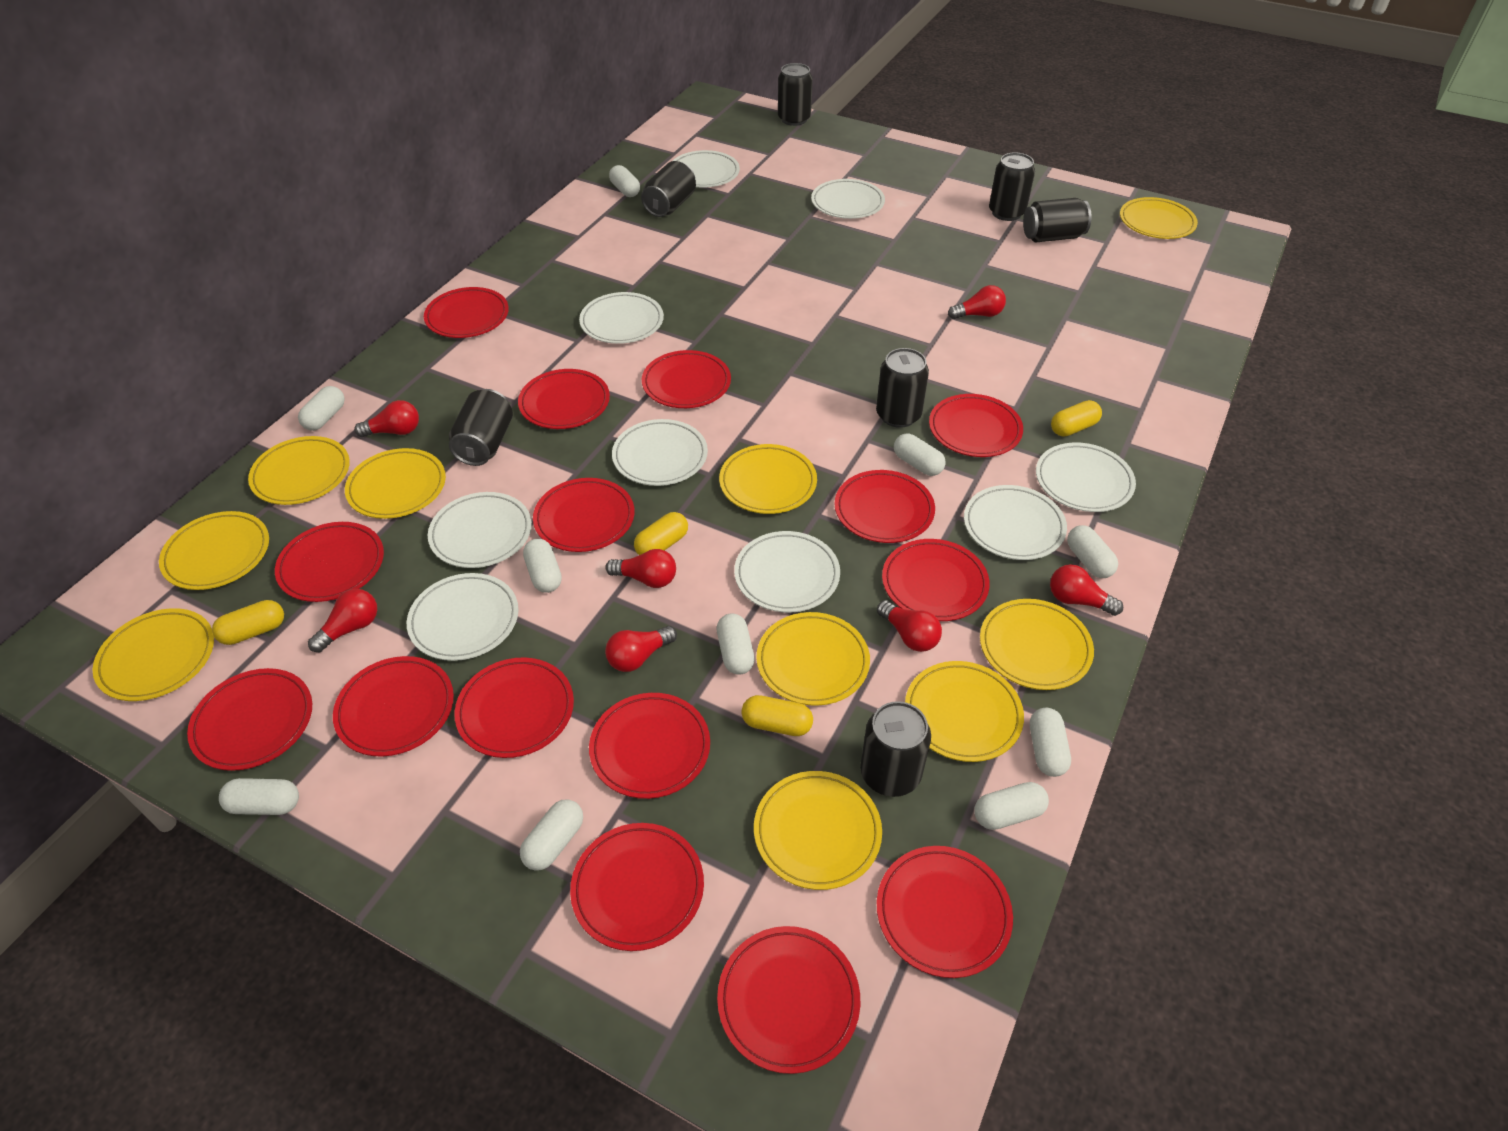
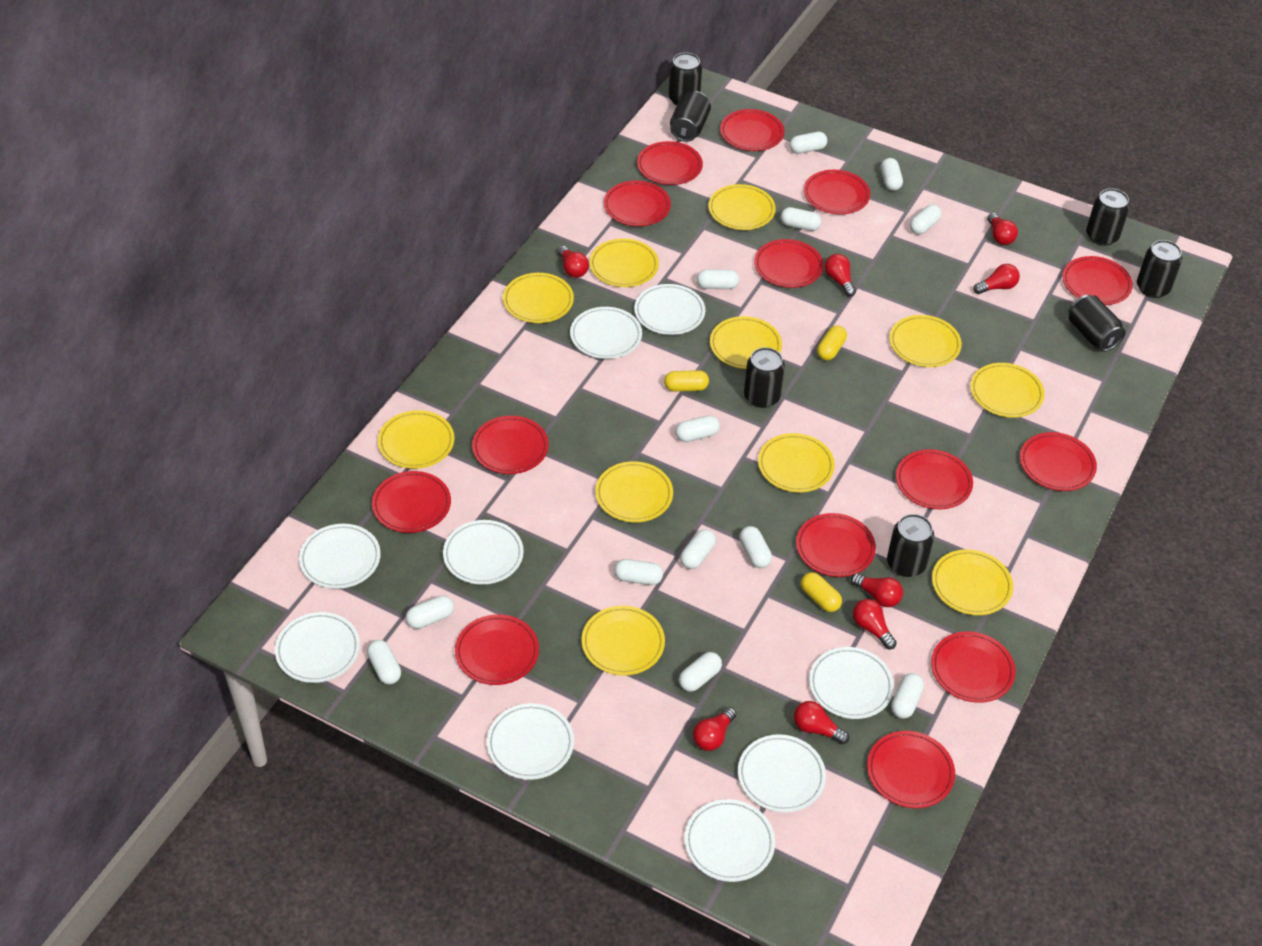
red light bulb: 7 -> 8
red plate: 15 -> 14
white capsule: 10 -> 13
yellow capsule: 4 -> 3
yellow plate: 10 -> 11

--- --- ---

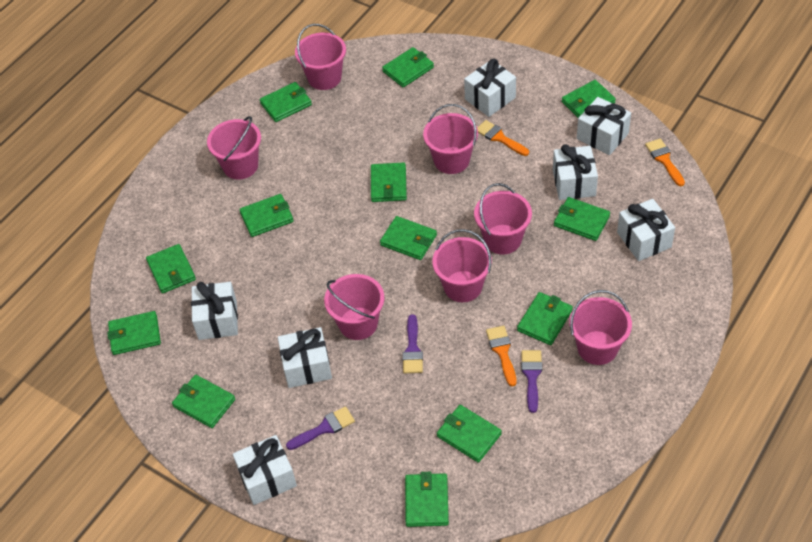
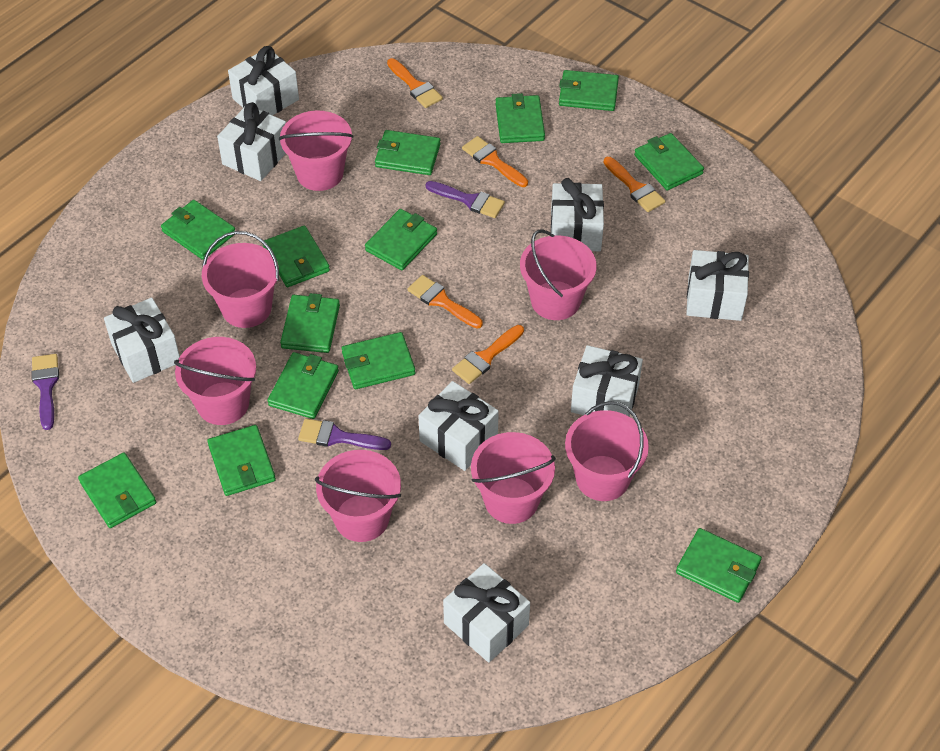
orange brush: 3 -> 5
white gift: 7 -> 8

--- --- ---

**WHAT YOU WILL DO:**
Using only the entries above, output the line with "red plate: 15 -> 14", the line with "yellow plate: 10 -> 11", and all lines between them, exactly as they stand.

**OUTPUT BELOW:**
red plate: 15 -> 14
white capsule: 10 -> 13
yellow capsule: 4 -> 3
yellow plate: 10 -> 11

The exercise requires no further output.